═══ The records ═══

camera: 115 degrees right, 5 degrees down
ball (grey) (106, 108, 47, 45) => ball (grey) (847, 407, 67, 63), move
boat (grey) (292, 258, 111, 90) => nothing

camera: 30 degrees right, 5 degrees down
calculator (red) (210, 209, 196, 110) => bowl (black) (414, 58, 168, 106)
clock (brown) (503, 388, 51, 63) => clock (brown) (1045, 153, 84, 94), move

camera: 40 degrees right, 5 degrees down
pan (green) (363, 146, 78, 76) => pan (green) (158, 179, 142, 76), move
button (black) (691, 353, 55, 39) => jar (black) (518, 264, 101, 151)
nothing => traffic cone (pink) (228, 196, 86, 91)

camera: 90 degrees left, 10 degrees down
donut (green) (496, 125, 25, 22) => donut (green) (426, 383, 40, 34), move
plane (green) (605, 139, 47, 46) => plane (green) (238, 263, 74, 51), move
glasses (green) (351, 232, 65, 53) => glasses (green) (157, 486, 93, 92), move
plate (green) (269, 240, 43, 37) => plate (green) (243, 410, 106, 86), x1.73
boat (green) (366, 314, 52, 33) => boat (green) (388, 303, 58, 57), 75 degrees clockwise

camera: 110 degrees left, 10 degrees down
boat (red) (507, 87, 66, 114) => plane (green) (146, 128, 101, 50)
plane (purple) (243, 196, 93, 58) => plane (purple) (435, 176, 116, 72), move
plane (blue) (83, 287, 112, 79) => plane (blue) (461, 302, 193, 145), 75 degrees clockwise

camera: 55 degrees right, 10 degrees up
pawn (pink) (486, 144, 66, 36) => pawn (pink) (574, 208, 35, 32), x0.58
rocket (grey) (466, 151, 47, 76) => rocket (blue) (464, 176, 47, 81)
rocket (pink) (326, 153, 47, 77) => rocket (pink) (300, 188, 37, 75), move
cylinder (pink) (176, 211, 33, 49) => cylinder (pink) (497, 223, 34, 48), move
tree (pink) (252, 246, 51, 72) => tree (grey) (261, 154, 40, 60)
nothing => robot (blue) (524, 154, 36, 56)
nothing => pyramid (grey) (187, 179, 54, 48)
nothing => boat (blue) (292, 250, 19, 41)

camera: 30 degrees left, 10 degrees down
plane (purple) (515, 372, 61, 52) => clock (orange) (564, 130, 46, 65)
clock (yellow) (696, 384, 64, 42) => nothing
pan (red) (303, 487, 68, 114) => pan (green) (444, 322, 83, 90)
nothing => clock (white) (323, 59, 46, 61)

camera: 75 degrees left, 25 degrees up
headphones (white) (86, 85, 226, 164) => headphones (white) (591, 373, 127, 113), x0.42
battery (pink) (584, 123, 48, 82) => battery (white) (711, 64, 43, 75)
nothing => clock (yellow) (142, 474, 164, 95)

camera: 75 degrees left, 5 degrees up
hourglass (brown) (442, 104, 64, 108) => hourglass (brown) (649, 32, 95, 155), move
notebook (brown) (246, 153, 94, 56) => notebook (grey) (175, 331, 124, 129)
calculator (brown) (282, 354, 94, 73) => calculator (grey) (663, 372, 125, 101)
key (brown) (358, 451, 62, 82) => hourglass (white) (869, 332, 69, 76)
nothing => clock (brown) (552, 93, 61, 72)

═══

> Exercise objective:
The response has to match the data exactly, line for line.

> Solution:
camera: 115 degrees right, 5 degrees down
ball (grey) (106, 108, 47, 45) => ball (grey) (847, 407, 67, 63), move
boat (grey) (292, 258, 111, 90) => nothing

camera: 30 degrees right, 5 degrees down
calculator (red) (210, 209, 196, 110) => bowl (black) (414, 58, 168, 106)
clock (brown) (503, 388, 51, 63) => clock (brown) (1045, 153, 84, 94), move

camera: 40 degrees right, 5 degrees down
pan (green) (363, 146, 78, 76) => pan (green) (158, 179, 142, 76), move
button (black) (691, 353, 55, 39) => jar (black) (518, 264, 101, 151)
nothing => traffic cone (pink) (228, 196, 86, 91)

camera: 90 degrees left, 10 degrees down
donut (green) (496, 125, 25, 22) => donut (green) (426, 383, 40, 34), move
plane (green) (605, 139, 47, 46) => plane (green) (238, 263, 74, 51), move
glasses (green) (351, 232, 65, 53) => glasses (green) (157, 486, 93, 92), move
plate (green) (269, 240, 43, 37) => plate (green) (243, 410, 106, 86), x1.73
boat (green) (366, 314, 52, 33) => boat (green) (388, 303, 58, 57), 75 degrees clockwise

camera: 110 degrees left, 10 degrees down
boat (red) (507, 87, 66, 114) => plane (green) (146, 128, 101, 50)
plane (purple) (243, 196, 93, 58) => plane (purple) (435, 176, 116, 72), move
plane (blue) (83, 287, 112, 79) => plane (blue) (461, 302, 193, 145), 75 degrees clockwise

camera: 55 degrees right, 10 degrees up
pawn (pink) (486, 144, 66, 36) => pawn (pink) (574, 208, 35, 32), x0.58
rocket (grey) (466, 151, 47, 76) => rocket (blue) (464, 176, 47, 81)
rocket (pink) (326, 153, 47, 77) => rocket (pink) (300, 188, 37, 75), move
cylinder (pink) (176, 211, 33, 49) => cylinder (pink) (497, 223, 34, 48), move
tree (pink) (252, 246, 51, 72) => tree (grey) (261, 154, 40, 60)
nothing => robot (blue) (524, 154, 36, 56)
nothing => pyramid (grey) (187, 179, 54, 48)
nothing => boat (blue) (292, 250, 19, 41)

camera: 30 degrees left, 10 degrees down
plane (purple) (515, 372, 61, 52) => clock (orange) (564, 130, 46, 65)
clock (yellow) (696, 384, 64, 42) => nothing
pan (red) (303, 487, 68, 114) => pan (green) (444, 322, 83, 90)
nothing => clock (white) (323, 59, 46, 61)

camera: 75 degrees left, 25 degrees up
headphones (white) (86, 85, 226, 164) => headphones (white) (591, 373, 127, 113), x0.42
battery (pink) (584, 123, 48, 82) => battery (white) (711, 64, 43, 75)
nothing => clock (yellow) (142, 474, 164, 95)

camera: 75 degrees left, 5 degrees up
hourglass (brown) (442, 104, 64, 108) => hourglass (brown) (649, 32, 95, 155), move
notebook (brown) (246, 153, 94, 56) => notebook (grey) (175, 331, 124, 129)
calculator (brown) (282, 354, 94, 73) => calculator (grey) (663, 372, 125, 101)
key (brown) (358, 451, 62, 82) => hourglass (white) (869, 332, 69, 76)
nothing => clock (brown) (552, 93, 61, 72)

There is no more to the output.